--- Exercise inputs ---

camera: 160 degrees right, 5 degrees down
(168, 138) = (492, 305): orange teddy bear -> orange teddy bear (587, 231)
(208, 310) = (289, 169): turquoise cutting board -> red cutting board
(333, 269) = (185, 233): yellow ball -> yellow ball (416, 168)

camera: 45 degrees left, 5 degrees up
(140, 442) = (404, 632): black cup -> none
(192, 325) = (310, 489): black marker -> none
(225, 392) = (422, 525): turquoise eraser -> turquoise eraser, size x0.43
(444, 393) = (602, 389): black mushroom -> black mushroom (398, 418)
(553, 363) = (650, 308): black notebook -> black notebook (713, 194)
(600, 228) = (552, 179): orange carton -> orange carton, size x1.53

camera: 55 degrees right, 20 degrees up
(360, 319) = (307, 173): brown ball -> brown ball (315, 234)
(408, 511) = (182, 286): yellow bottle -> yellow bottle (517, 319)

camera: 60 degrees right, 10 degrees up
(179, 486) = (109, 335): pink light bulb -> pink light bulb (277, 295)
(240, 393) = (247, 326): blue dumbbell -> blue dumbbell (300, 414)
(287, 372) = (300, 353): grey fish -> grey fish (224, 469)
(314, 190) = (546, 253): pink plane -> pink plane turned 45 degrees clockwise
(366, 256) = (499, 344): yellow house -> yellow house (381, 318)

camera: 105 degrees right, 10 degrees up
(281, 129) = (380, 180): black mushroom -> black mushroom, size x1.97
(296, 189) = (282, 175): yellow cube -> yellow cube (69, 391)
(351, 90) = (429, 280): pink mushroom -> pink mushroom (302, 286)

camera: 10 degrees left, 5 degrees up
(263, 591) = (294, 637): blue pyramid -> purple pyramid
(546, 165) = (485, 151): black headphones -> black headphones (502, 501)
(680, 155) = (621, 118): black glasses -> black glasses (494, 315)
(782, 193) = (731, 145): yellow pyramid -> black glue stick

---

What is required | Go through the lines above. Select every one that has the string "right".

Result |
camera: 160 degrees right, 5 degrees down
camera: 55 degrees right, 20 degrees up
camera: 60 degrees right, 10 degrees up
camera: 105 degrees right, 10 degrees up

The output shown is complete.